• **Difference listings**
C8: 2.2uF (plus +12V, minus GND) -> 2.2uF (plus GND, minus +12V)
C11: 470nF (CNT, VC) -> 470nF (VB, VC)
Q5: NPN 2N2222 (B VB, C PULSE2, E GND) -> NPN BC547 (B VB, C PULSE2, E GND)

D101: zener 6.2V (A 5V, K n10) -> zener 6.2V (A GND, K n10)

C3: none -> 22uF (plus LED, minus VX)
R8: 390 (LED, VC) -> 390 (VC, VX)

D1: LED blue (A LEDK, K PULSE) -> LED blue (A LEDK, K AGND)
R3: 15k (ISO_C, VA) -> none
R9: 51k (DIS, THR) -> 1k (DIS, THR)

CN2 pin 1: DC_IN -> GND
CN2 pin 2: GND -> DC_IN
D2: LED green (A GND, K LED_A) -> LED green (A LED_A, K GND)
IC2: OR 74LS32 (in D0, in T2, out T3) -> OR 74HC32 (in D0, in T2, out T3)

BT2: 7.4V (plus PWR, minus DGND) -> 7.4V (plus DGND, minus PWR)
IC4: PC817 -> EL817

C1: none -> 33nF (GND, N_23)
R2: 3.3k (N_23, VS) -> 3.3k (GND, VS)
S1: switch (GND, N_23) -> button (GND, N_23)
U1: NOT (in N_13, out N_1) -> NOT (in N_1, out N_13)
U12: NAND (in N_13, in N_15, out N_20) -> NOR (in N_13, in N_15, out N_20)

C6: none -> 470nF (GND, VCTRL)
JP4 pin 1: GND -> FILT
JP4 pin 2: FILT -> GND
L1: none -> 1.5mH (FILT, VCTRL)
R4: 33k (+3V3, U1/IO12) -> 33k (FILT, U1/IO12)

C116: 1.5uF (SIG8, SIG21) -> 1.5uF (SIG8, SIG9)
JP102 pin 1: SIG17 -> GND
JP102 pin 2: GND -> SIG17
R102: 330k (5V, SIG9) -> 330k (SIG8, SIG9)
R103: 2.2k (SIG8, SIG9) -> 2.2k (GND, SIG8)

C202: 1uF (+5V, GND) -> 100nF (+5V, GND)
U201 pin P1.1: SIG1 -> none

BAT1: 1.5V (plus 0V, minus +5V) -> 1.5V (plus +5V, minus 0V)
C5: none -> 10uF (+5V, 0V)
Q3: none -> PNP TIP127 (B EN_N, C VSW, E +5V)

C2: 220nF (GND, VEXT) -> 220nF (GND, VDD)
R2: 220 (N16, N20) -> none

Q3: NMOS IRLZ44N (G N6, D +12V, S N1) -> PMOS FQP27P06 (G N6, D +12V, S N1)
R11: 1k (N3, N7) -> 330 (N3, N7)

• **What you have to do**
Print every record above exactly as it was given.

• **Response area**
C8: 2.2uF (plus +12V, minus GND) -> 2.2uF (plus GND, minus +12V)
C11: 470nF (CNT, VC) -> 470nF (VB, VC)
Q5: NPN 2N2222 (B VB, C PULSE2, E GND) -> NPN BC547 (B VB, C PULSE2, E GND)

D101: zener 6.2V (A 5V, K n10) -> zener 6.2V (A GND, K n10)

C3: none -> 22uF (plus LED, minus VX)
R8: 390 (LED, VC) -> 390 (VC, VX)

D1: LED blue (A LEDK, K PULSE) -> LED blue (A LEDK, K AGND)
R3: 15k (ISO_C, VA) -> none
R9: 51k (DIS, THR) -> 1k (DIS, THR)

CN2 pin 1: DC_IN -> GND
CN2 pin 2: GND -> DC_IN
D2: LED green (A GND, K LED_A) -> LED green (A LED_A, K GND)
IC2: OR 74LS32 (in D0, in T2, out T3) -> OR 74HC32 (in D0, in T2, out T3)

BT2: 7.4V (plus PWR, minus DGND) -> 7.4V (plus DGND, minus PWR)
IC4: PC817 -> EL817

C1: none -> 33nF (GND, N_23)
R2: 3.3k (N_23, VS) -> 3.3k (GND, VS)
S1: switch (GND, N_23) -> button (GND, N_23)
U1: NOT (in N_13, out N_1) -> NOT (in N_1, out N_13)
U12: NAND (in N_13, in N_15, out N_20) -> NOR (in N_13, in N_15, out N_20)

C6: none -> 470nF (GND, VCTRL)
JP4 pin 1: GND -> FILT
JP4 pin 2: FILT -> GND
L1: none -> 1.5mH (FILT, VCTRL)
R4: 33k (+3V3, U1/IO12) -> 33k (FILT, U1/IO12)

C116: 1.5uF (SIG8, SIG21) -> 1.5uF (SIG8, SIG9)
JP102 pin 1: SIG17 -> GND
JP102 pin 2: GND -> SIG17
R102: 330k (5V, SIG9) -> 330k (SIG8, SIG9)
R103: 2.2k (SIG8, SIG9) -> 2.2k (GND, SIG8)

C202: 1uF (+5V, GND) -> 100nF (+5V, GND)
U201 pin P1.1: SIG1 -> none

BAT1: 1.5V (plus 0V, minus +5V) -> 1.5V (plus +5V, minus 0V)
C5: none -> 10uF (+5V, 0V)
Q3: none -> PNP TIP127 (B EN_N, C VSW, E +5V)

C2: 220nF (GND, VEXT) -> 220nF (GND, VDD)
R2: 220 (N16, N20) -> none

Q3: NMOS IRLZ44N (G N6, D +12V, S N1) -> PMOS FQP27P06 (G N6, D +12V, S N1)
R11: 1k (N3, N7) -> 330 (N3, N7)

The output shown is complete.